### Problem to solve
An exact, picture-free copy of the listing is required.

### Data block

--- START ---

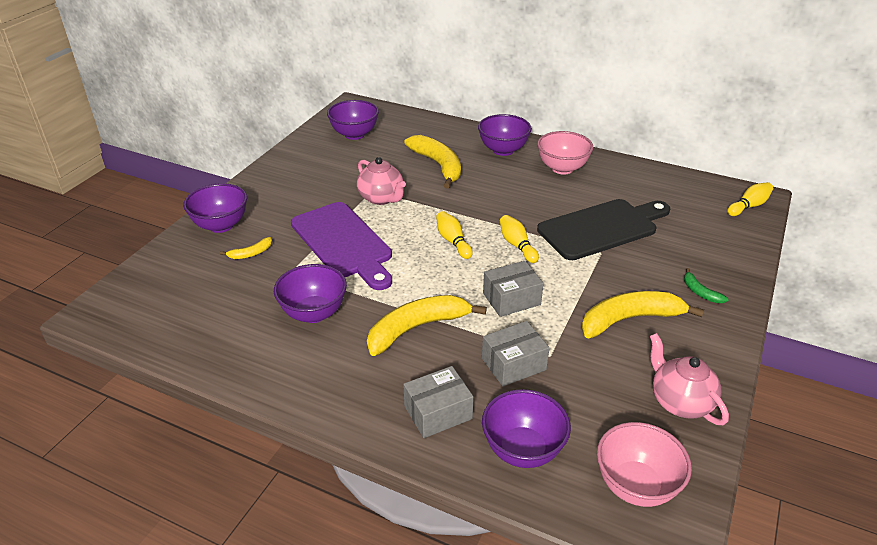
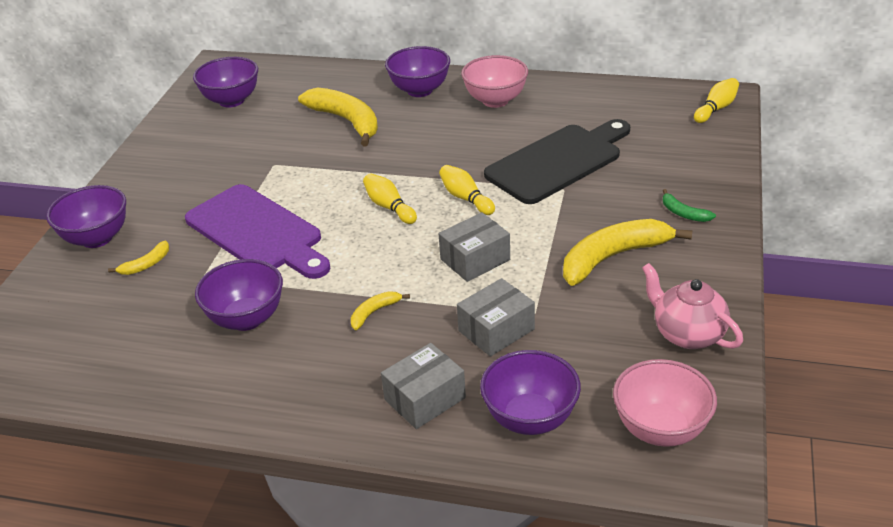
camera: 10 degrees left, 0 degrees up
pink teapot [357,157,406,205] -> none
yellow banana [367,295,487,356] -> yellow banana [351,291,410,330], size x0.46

--- END ---

### Completed exercise
camera: 10 degrees left, 0 degrees up
pink teapot [357,157,406,205] -> none
yellow banana [367,295,487,356] -> yellow banana [351,291,410,330], size x0.46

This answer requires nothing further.